_YOUR OBJECTIVE_
Quote the entries below from the line with "TP1: none -> test point (n14)" through the line with "R9: 130k (GND, VB) -> none", both ends included, and only those lines.

======

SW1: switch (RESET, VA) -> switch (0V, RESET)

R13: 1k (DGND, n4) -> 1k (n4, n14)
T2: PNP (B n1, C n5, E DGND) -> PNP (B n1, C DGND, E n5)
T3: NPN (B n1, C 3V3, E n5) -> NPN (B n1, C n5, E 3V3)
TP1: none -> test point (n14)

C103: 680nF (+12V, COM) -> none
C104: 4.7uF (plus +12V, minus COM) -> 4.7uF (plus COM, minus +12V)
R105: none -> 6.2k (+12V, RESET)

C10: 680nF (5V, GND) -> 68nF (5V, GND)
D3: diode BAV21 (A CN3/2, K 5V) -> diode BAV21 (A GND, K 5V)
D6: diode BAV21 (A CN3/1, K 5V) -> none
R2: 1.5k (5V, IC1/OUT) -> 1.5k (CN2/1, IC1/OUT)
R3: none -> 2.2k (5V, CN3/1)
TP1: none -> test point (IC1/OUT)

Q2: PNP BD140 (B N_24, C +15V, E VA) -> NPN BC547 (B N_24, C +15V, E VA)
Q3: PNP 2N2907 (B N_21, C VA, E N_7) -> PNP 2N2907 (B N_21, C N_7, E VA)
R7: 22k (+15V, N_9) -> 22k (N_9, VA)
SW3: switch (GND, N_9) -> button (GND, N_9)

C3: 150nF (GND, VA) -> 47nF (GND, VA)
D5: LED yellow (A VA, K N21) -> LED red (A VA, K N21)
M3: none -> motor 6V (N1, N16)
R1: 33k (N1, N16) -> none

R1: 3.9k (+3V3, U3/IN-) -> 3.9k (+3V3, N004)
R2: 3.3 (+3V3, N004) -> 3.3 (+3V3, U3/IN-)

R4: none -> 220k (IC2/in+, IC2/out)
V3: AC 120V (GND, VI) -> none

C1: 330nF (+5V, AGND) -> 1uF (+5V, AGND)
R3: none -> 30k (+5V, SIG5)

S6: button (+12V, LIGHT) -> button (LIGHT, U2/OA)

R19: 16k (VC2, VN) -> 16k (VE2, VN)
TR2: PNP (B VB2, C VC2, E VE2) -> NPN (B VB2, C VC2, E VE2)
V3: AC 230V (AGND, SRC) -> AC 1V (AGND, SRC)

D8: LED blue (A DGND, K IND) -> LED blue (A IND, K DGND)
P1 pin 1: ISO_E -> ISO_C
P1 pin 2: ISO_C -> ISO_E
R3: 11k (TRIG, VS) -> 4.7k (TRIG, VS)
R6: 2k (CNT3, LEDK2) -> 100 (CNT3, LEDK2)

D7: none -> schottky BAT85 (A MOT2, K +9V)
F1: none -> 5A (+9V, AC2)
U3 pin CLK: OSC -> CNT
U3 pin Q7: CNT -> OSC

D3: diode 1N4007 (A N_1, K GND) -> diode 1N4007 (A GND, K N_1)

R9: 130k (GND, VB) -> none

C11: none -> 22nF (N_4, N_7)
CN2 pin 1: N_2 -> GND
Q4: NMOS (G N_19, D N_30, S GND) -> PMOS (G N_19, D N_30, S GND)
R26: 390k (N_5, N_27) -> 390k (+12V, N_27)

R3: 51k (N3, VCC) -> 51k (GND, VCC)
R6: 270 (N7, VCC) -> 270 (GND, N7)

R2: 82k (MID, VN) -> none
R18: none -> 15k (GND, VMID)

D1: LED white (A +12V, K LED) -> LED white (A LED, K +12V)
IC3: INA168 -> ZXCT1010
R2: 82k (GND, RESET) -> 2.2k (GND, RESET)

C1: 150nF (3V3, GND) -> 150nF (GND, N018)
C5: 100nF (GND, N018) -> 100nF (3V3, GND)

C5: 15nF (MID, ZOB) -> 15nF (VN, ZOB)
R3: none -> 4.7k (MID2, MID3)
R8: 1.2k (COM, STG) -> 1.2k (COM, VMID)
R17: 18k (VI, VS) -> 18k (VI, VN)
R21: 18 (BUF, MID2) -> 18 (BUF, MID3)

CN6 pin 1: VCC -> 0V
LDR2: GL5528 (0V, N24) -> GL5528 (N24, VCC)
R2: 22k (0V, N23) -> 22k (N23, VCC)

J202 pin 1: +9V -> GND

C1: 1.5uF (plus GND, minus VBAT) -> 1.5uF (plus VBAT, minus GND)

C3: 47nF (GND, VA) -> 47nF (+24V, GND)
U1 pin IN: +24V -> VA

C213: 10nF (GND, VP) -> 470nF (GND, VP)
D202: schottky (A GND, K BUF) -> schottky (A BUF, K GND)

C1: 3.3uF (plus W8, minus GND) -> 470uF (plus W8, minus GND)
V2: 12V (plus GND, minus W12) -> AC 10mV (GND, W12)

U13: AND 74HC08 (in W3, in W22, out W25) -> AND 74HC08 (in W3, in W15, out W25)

======

_WRITTEN ANSWER_
TP1: none -> test point (n14)

C103: 680nF (+12V, COM) -> none
C104: 4.7uF (plus +12V, minus COM) -> 4.7uF (plus COM, minus +12V)
R105: none -> 6.2k (+12V, RESET)

C10: 680nF (5V, GND) -> 68nF (5V, GND)
D3: diode BAV21 (A CN3/2, K 5V) -> diode BAV21 (A GND, K 5V)
D6: diode BAV21 (A CN3/1, K 5V) -> none
R2: 1.5k (5V, IC1/OUT) -> 1.5k (CN2/1, IC1/OUT)
R3: none -> 2.2k (5V, CN3/1)
TP1: none -> test point (IC1/OUT)

Q2: PNP BD140 (B N_24, C +15V, E VA) -> NPN BC547 (B N_24, C +15V, E VA)
Q3: PNP 2N2907 (B N_21, C VA, E N_7) -> PNP 2N2907 (B N_21, C N_7, E VA)
R7: 22k (+15V, N_9) -> 22k (N_9, VA)
SW3: switch (GND, N_9) -> button (GND, N_9)

C3: 150nF (GND, VA) -> 47nF (GND, VA)
D5: LED yellow (A VA, K N21) -> LED red (A VA, K N21)
M3: none -> motor 6V (N1, N16)
R1: 33k (N1, N16) -> none

R1: 3.9k (+3V3, U3/IN-) -> 3.9k (+3V3, N004)
R2: 3.3 (+3V3, N004) -> 3.3 (+3V3, U3/IN-)

R4: none -> 220k (IC2/in+, IC2/out)
V3: AC 120V (GND, VI) -> none

C1: 330nF (+5V, AGND) -> 1uF (+5V, AGND)
R3: none -> 30k (+5V, SIG5)

S6: button (+12V, LIGHT) -> button (LIGHT, U2/OA)

R19: 16k (VC2, VN) -> 16k (VE2, VN)
TR2: PNP (B VB2, C VC2, E VE2) -> NPN (B VB2, C VC2, E VE2)
V3: AC 230V (AGND, SRC) -> AC 1V (AGND, SRC)

D8: LED blue (A DGND, K IND) -> LED blue (A IND, K DGND)
P1 pin 1: ISO_E -> ISO_C
P1 pin 2: ISO_C -> ISO_E
R3: 11k (TRIG, VS) -> 4.7k (TRIG, VS)
R6: 2k (CNT3, LEDK2) -> 100 (CNT3, LEDK2)

D7: none -> schottky BAT85 (A MOT2, K +9V)
F1: none -> 5A (+9V, AC2)
U3 pin CLK: OSC -> CNT
U3 pin Q7: CNT -> OSC

D3: diode 1N4007 (A N_1, K GND) -> diode 1N4007 (A GND, K N_1)

R9: 130k (GND, VB) -> none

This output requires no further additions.